■ Exercise goal
Print every line of the material below exactly as it stands, but omit the pictures.

═════ Recorded data

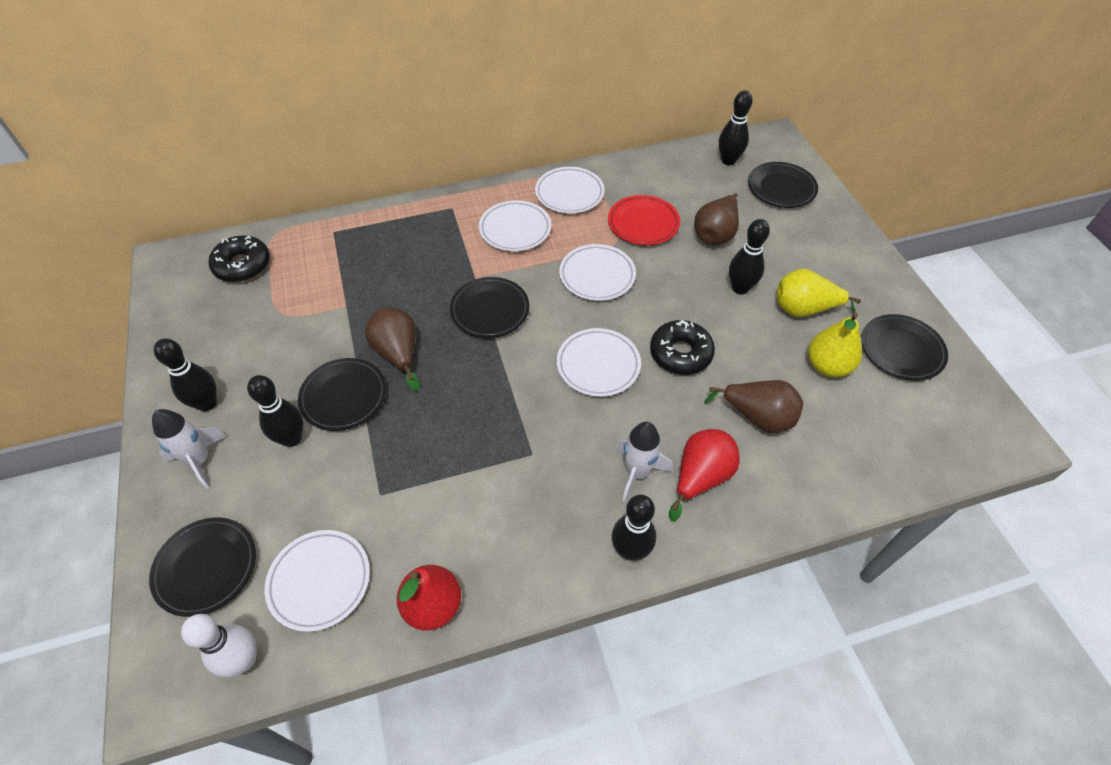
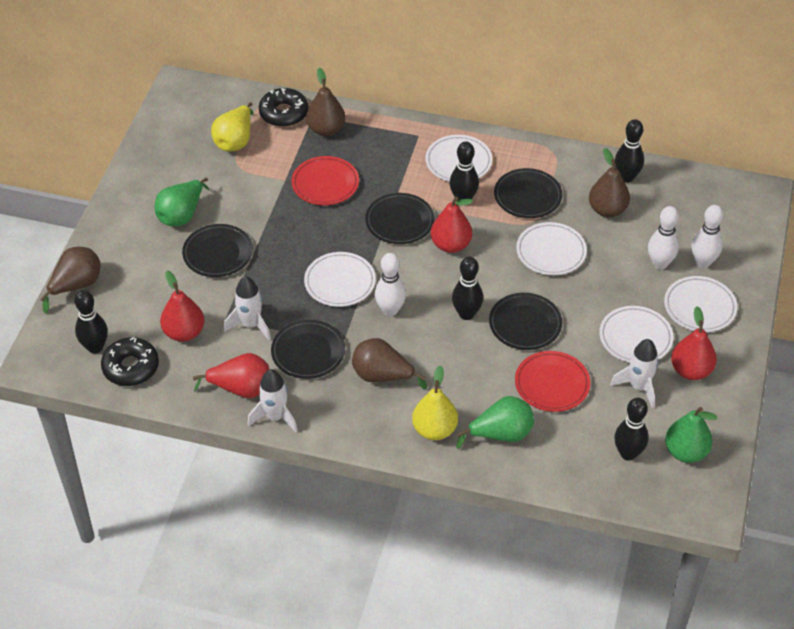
brown pear: 3 -> 4
green pear: 0 -> 3
red pear: 2 -> 4
red plate: 1 -> 2
white bowling pin: 1 -> 3
white rocket: 2 -> 3

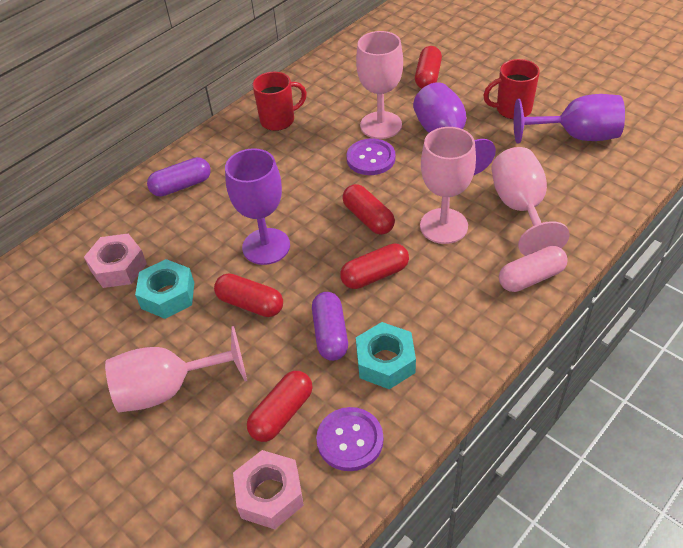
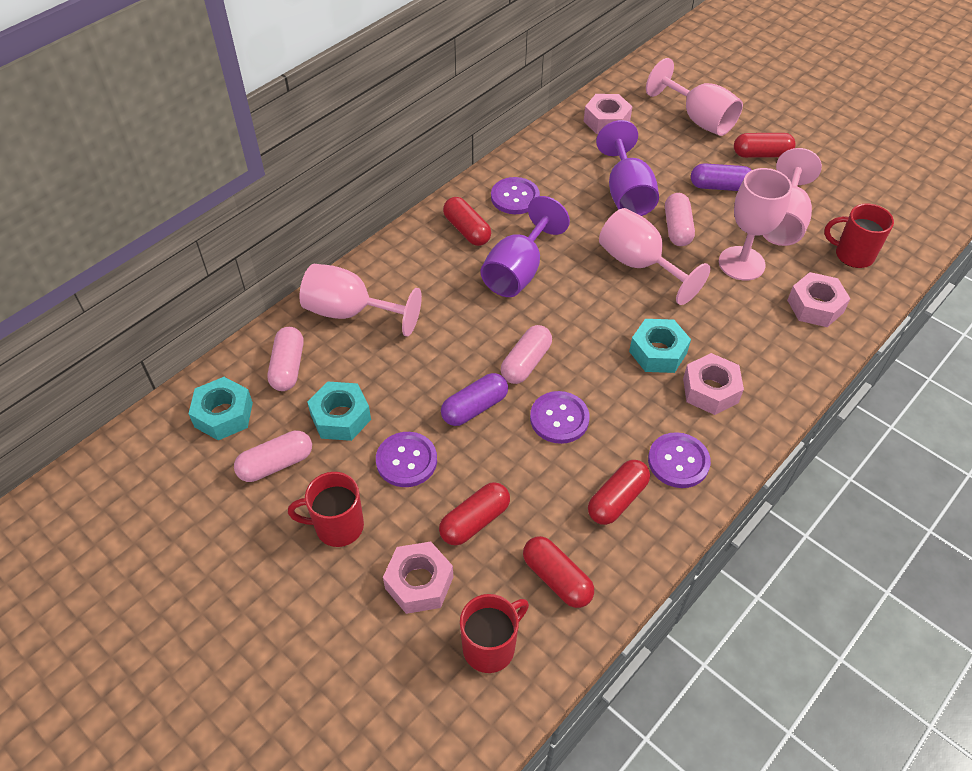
pink capsule: 1 -> 4
pink goblet: 4 -> 5
pink nut: 2 -> 4
purple button: 2 -> 4
purple goblet: 3 -> 2
red mug: 2 -> 3
turquoise nut: 2 -> 3

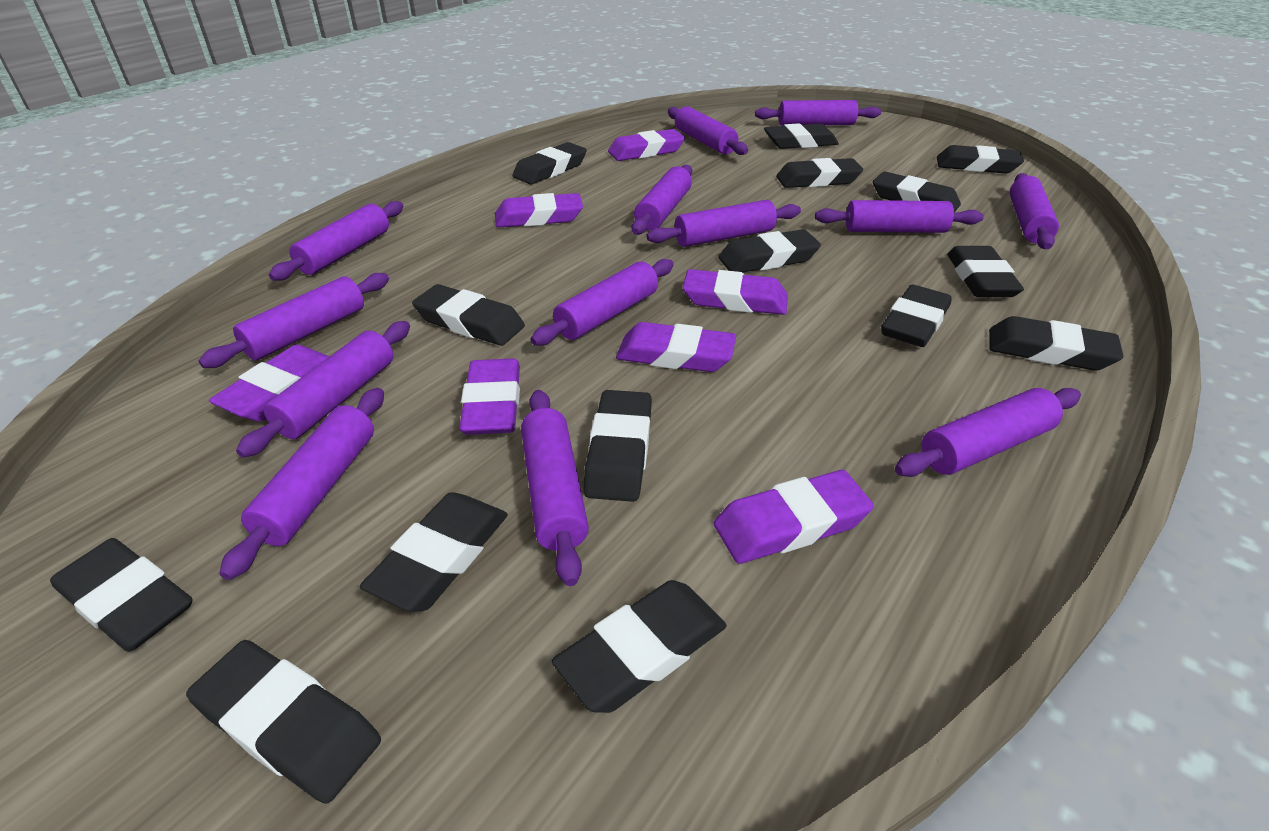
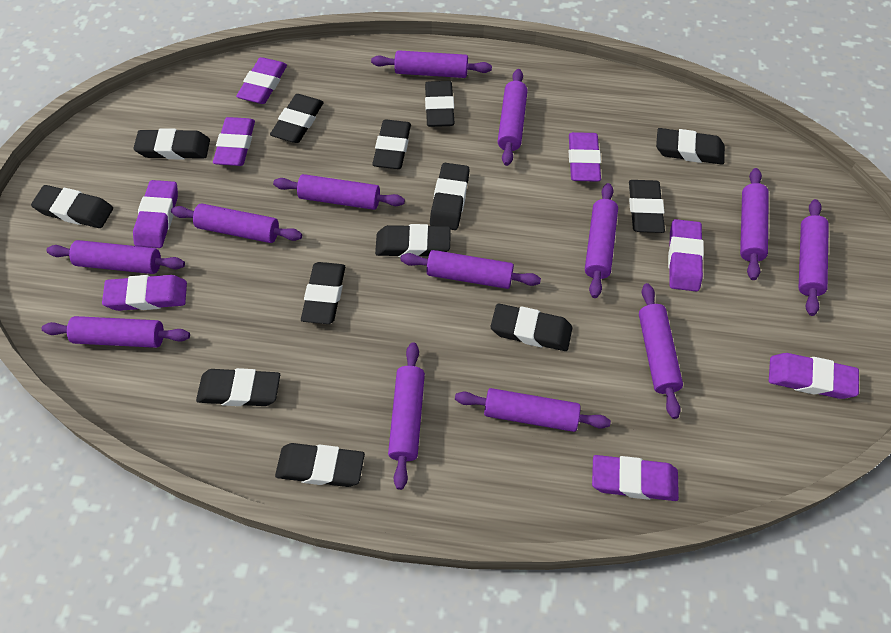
black eraser: 15 -> 13
purple eraser: 7 -> 8

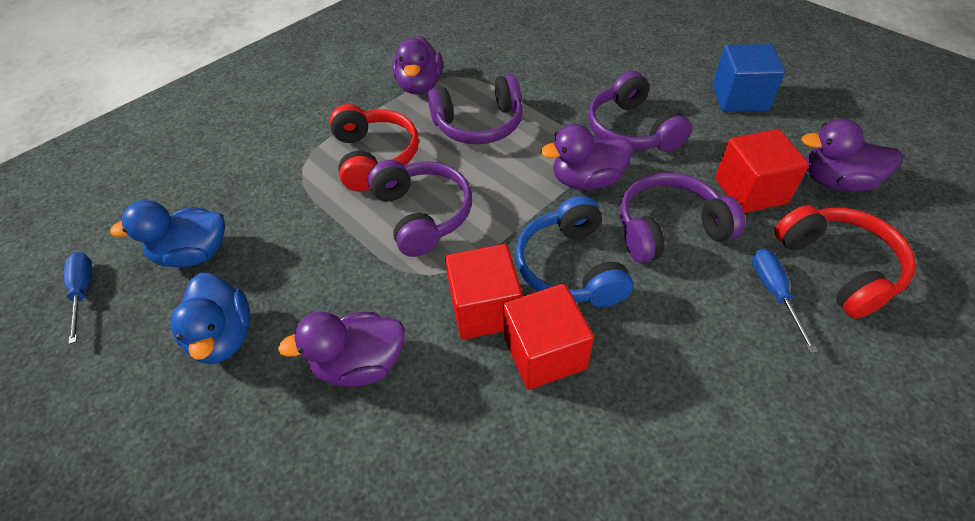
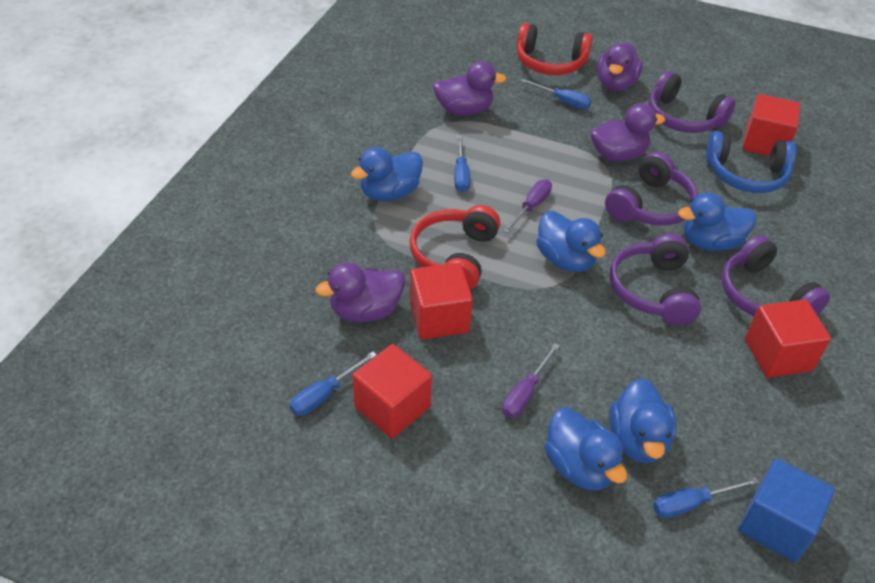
blue duck: 2 -> 5
blue screwdriver: 2 -> 4
purple screwdriver: 0 -> 2
red cube: 3 -> 4

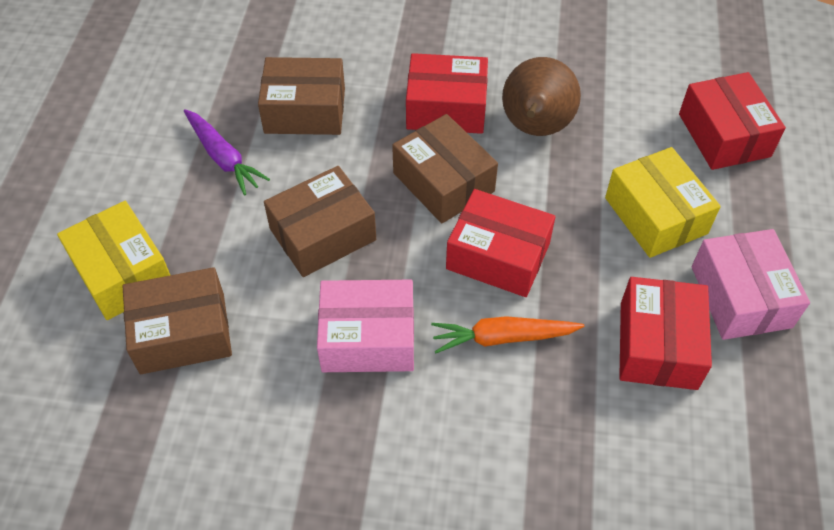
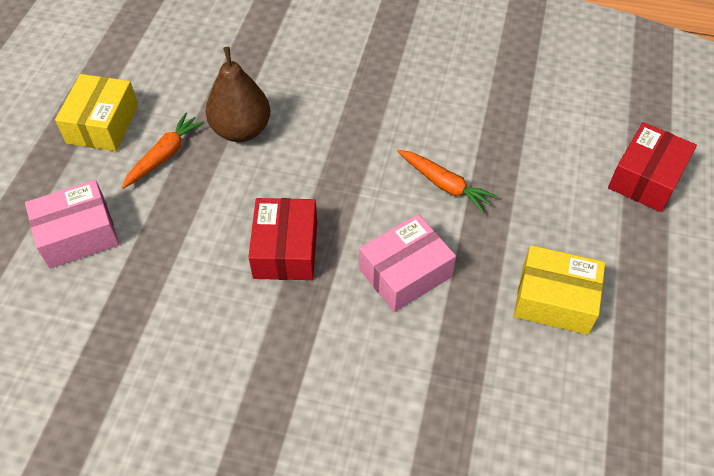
brown box: 4 -> 0
orange carrot: 1 -> 2
purple carrot: 1 -> 0
red box: 4 -> 2

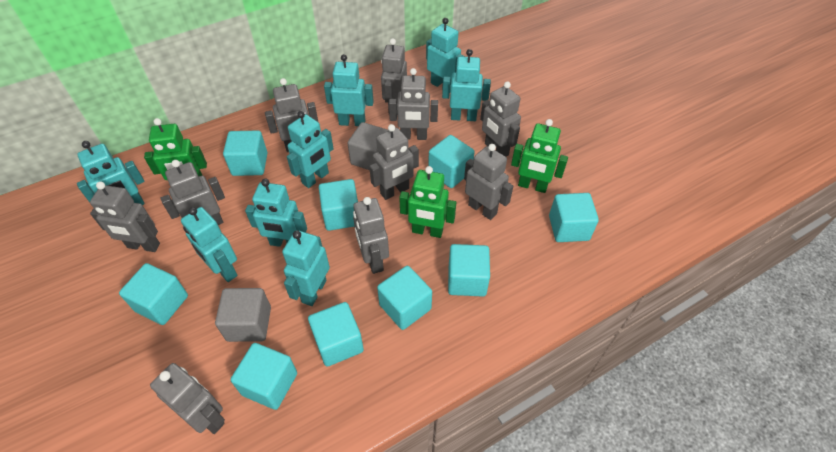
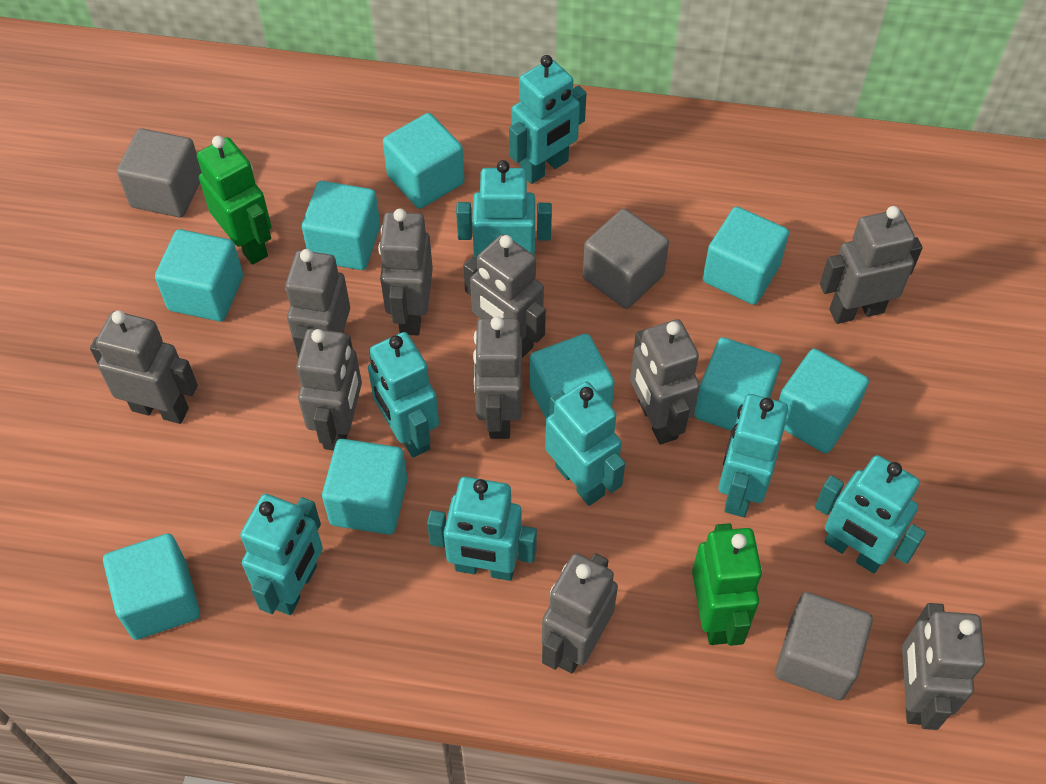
green robot: 3 -> 2
grey cube: 2 -> 3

══════════

■ Reply
brown pear: 3 -> 4
green pear: 0 -> 3
red pear: 2 -> 4
red plate: 1 -> 2
white bowling pin: 1 -> 3
white rocket: 2 -> 3

pink capsule: 1 -> 4
pink goblet: 4 -> 5
pink nut: 2 -> 4
purple button: 2 -> 4
purple goblet: 3 -> 2
red mug: 2 -> 3
turquoise nut: 2 -> 3

black eraser: 15 -> 13
purple eraser: 7 -> 8

blue duck: 2 -> 5
blue screwdriver: 2 -> 4
purple screwdriver: 0 -> 2
red cube: 3 -> 4

brown box: 4 -> 0
orange carrot: 1 -> 2
purple carrot: 1 -> 0
red box: 4 -> 2

green robot: 3 -> 2
grey cube: 2 -> 3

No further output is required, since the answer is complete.